-- begin MATERIAL FOR THIS EXERCISE --
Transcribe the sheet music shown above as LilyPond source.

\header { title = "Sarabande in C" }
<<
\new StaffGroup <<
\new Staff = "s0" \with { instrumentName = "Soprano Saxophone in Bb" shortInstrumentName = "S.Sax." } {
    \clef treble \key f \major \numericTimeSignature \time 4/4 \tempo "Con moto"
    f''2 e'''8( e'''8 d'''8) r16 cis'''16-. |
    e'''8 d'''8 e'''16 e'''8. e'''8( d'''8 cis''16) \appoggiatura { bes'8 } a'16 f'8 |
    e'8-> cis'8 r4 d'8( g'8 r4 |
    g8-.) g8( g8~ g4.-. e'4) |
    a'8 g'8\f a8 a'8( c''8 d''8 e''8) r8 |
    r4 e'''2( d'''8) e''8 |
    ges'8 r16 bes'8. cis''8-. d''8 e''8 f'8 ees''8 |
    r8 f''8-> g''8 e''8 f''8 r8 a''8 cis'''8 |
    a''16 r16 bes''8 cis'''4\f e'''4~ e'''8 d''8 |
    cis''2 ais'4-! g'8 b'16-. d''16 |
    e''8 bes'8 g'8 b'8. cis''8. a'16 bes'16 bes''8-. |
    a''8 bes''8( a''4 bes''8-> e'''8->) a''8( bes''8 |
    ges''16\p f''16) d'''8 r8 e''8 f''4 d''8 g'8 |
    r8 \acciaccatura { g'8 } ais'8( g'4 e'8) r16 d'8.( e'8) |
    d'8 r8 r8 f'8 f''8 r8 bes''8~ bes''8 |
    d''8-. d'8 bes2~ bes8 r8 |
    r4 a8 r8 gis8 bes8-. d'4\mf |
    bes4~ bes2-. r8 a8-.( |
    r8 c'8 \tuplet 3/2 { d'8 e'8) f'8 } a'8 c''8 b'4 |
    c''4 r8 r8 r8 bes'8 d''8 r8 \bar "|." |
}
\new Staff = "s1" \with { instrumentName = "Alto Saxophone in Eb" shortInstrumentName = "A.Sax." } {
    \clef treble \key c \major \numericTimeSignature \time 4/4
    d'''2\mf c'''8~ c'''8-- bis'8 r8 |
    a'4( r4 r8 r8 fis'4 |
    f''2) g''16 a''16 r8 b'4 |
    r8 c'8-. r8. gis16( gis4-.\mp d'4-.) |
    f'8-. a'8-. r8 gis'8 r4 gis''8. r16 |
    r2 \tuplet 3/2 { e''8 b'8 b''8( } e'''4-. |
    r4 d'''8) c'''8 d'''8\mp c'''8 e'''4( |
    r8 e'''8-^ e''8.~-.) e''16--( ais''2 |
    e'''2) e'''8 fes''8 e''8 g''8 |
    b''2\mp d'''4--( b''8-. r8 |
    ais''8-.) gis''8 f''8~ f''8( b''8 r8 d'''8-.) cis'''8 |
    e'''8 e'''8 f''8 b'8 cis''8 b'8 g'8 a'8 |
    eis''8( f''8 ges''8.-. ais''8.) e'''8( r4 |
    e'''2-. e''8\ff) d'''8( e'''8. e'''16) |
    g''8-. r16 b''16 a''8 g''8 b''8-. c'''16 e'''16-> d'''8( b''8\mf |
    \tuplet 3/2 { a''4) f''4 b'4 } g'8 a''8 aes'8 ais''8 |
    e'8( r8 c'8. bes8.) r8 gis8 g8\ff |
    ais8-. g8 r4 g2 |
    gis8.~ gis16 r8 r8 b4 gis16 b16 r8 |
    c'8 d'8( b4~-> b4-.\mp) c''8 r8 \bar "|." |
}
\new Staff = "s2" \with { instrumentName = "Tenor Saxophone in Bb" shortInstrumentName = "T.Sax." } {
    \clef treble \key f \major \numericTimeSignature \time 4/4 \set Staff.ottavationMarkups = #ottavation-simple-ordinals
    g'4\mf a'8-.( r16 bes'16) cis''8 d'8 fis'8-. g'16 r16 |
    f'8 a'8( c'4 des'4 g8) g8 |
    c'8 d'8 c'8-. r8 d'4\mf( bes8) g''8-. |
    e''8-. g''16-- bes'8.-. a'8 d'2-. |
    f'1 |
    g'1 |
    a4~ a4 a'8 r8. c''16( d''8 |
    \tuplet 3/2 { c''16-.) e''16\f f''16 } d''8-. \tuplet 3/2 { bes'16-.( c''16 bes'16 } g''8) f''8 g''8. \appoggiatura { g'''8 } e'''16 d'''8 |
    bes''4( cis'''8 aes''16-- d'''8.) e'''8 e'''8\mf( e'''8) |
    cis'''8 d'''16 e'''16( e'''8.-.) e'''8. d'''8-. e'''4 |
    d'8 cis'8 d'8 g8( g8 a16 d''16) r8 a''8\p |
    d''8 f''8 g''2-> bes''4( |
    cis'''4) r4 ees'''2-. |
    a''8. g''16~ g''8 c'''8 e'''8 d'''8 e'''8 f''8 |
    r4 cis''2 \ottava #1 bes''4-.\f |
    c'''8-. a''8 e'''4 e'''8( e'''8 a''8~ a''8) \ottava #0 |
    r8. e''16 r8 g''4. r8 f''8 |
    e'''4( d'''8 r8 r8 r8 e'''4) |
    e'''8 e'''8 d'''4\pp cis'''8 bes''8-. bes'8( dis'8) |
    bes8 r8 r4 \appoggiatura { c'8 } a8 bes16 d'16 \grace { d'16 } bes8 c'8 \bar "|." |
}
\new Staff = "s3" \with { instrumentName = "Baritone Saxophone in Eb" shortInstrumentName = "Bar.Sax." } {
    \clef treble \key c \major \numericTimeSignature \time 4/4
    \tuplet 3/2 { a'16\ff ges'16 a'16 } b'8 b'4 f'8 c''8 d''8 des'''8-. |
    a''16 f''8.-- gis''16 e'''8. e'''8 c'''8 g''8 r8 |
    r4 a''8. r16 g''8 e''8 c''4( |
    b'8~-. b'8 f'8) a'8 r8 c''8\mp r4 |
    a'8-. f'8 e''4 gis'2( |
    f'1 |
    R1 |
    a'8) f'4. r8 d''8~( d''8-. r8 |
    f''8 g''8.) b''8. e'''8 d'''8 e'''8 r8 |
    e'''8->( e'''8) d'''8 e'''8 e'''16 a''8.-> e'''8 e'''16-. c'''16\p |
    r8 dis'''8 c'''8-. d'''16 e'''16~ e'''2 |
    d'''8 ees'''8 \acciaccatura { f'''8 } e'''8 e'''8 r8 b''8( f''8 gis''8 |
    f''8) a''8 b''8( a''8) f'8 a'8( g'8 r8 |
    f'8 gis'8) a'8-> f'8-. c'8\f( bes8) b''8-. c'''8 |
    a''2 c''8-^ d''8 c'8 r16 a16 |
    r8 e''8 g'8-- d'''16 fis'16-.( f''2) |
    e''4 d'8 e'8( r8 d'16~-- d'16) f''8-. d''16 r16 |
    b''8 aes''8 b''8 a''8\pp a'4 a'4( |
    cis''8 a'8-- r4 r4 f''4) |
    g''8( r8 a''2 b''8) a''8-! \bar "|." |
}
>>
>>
-- end MATERIAL FOR THIS EXERCISE --
List every line from the rows above that contains the string "tuplet". Case counts.

FULL OUTPUT.
    r8 c'8 \tuplet 3/2 { d'8 e'8) f'8 } a'8 c''8 b'4 |
    r2 \tuplet 3/2 { e''8 b'8 b''8( } e'''4-. |
    \tuplet 3/2 { a''4) f''4 b'4 } g'8 a''8 aes'8 ais''8 |
    \tuplet 3/2 { c''16-.) e''16\f f''16 } d''8-. \tuplet 3/2 { bes'16-.( c''16 bes'16 } g''8) f''8 g''8. \appoggiatura { g'''8 } e'''16 d'''8 |
    \tuplet 3/2 { a'16\ff ges'16 a'16 } b'8 b'4 f'8 c''8 d''8 des'''8-. |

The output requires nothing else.